PROBLEM REQUIREMENTS —
Please make an exact transcription of all the data that follows.

--- EXERCISE MATERIAL ---

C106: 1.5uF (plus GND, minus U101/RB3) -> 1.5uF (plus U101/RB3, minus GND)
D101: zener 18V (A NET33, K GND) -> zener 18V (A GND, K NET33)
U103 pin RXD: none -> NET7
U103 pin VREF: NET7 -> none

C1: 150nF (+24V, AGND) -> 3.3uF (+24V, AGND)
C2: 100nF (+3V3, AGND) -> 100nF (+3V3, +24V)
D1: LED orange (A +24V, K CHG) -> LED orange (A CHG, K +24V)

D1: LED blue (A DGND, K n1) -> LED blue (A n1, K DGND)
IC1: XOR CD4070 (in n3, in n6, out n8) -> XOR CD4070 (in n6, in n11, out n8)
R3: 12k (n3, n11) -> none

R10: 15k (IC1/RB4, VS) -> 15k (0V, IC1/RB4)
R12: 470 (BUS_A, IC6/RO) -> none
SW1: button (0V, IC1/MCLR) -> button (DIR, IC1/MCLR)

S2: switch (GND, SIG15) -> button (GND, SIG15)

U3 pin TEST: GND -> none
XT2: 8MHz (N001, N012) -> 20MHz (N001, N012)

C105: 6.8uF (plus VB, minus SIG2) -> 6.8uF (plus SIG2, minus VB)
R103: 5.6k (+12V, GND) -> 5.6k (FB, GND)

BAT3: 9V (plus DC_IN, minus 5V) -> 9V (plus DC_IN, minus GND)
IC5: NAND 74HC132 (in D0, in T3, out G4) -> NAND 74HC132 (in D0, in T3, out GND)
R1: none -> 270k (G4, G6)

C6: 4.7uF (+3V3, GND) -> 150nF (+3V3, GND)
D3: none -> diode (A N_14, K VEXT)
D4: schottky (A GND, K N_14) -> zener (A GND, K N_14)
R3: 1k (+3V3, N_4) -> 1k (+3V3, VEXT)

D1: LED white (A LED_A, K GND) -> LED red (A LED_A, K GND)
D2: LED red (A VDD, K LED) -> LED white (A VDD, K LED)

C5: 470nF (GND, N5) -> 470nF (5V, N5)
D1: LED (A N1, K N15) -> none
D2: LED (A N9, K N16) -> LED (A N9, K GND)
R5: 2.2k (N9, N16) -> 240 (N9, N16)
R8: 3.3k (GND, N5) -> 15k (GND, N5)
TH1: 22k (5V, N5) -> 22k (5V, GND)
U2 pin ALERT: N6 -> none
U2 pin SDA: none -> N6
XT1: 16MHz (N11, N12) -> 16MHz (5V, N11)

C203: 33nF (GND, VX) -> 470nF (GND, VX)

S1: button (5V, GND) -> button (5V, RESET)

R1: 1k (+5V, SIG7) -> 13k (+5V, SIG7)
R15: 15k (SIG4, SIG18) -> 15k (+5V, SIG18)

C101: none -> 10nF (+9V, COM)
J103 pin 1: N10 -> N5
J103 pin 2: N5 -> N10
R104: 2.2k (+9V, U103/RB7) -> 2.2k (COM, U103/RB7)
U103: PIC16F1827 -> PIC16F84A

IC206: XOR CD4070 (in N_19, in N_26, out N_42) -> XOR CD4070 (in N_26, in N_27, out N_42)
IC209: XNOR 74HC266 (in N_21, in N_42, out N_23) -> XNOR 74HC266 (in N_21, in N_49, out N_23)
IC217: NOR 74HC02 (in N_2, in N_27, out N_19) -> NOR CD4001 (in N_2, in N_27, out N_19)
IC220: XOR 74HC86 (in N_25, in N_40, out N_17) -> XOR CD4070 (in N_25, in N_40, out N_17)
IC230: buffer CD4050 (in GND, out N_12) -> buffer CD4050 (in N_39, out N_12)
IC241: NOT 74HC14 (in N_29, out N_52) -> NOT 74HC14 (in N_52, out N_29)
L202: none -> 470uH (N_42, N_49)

---

TASK ANSWER —
C106: 1.5uF (plus GND, minus U101/RB3) -> 1.5uF (plus U101/RB3, minus GND)
D101: zener 18V (A NET33, K GND) -> zener 18V (A GND, K NET33)
U103 pin RXD: none -> NET7
U103 pin VREF: NET7 -> none

C1: 150nF (+24V, AGND) -> 3.3uF (+24V, AGND)
C2: 100nF (+3V3, AGND) -> 100nF (+3V3, +24V)
D1: LED orange (A +24V, K CHG) -> LED orange (A CHG, K +24V)

D1: LED blue (A DGND, K n1) -> LED blue (A n1, K DGND)
IC1: XOR CD4070 (in n3, in n6, out n8) -> XOR CD4070 (in n6, in n11, out n8)
R3: 12k (n3, n11) -> none

R10: 15k (IC1/RB4, VS) -> 15k (0V, IC1/RB4)
R12: 470 (BUS_A, IC6/RO) -> none
SW1: button (0V, IC1/MCLR) -> button (DIR, IC1/MCLR)

S2: switch (GND, SIG15) -> button (GND, SIG15)

U3 pin TEST: GND -> none
XT2: 8MHz (N001, N012) -> 20MHz (N001, N012)

C105: 6.8uF (plus VB, minus SIG2) -> 6.8uF (plus SIG2, minus VB)
R103: 5.6k (+12V, GND) -> 5.6k (FB, GND)

BAT3: 9V (plus DC_IN, minus 5V) -> 9V (plus DC_IN, minus GND)
IC5: NAND 74HC132 (in D0, in T3, out G4) -> NAND 74HC132 (in D0, in T3, out GND)
R1: none -> 270k (G4, G6)

C6: 4.7uF (+3V3, GND) -> 150nF (+3V3, GND)
D3: none -> diode (A N_14, K VEXT)
D4: schottky (A GND, K N_14) -> zener (A GND, K N_14)
R3: 1k (+3V3, N_4) -> 1k (+3V3, VEXT)

D1: LED white (A LED_A, K GND) -> LED red (A LED_A, K GND)
D2: LED red (A VDD, K LED) -> LED white (A VDD, K LED)

C5: 470nF (GND, N5) -> 470nF (5V, N5)
D1: LED (A N1, K N15) -> none
D2: LED (A N9, K N16) -> LED (A N9, K GND)
R5: 2.2k (N9, N16) -> 240 (N9, N16)
R8: 3.3k (GND, N5) -> 15k (GND, N5)
TH1: 22k (5V, N5) -> 22k (5V, GND)
U2 pin ALERT: N6 -> none
U2 pin SDA: none -> N6
XT1: 16MHz (N11, N12) -> 16MHz (5V, N11)

C203: 33nF (GND, VX) -> 470nF (GND, VX)

S1: button (5V, GND) -> button (5V, RESET)

R1: 1k (+5V, SIG7) -> 13k (+5V, SIG7)
R15: 15k (SIG4, SIG18) -> 15k (+5V, SIG18)

C101: none -> 10nF (+9V, COM)
J103 pin 1: N10 -> N5
J103 pin 2: N5 -> N10
R104: 2.2k (+9V, U103/RB7) -> 2.2k (COM, U103/RB7)
U103: PIC16F1827 -> PIC16F84A

IC206: XOR CD4070 (in N_19, in N_26, out N_42) -> XOR CD4070 (in N_26, in N_27, out N_42)
IC209: XNOR 74HC266 (in N_21, in N_42, out N_23) -> XNOR 74HC266 (in N_21, in N_49, out N_23)
IC217: NOR 74HC02 (in N_2, in N_27, out N_19) -> NOR CD4001 (in N_2, in N_27, out N_19)
IC220: XOR 74HC86 (in N_25, in N_40, out N_17) -> XOR CD4070 (in N_25, in N_40, out N_17)
IC230: buffer CD4050 (in GND, out N_12) -> buffer CD4050 (in N_39, out N_12)
IC241: NOT 74HC14 (in N_29, out N_52) -> NOT 74HC14 (in N_52, out N_29)
L202: none -> 470uH (N_42, N_49)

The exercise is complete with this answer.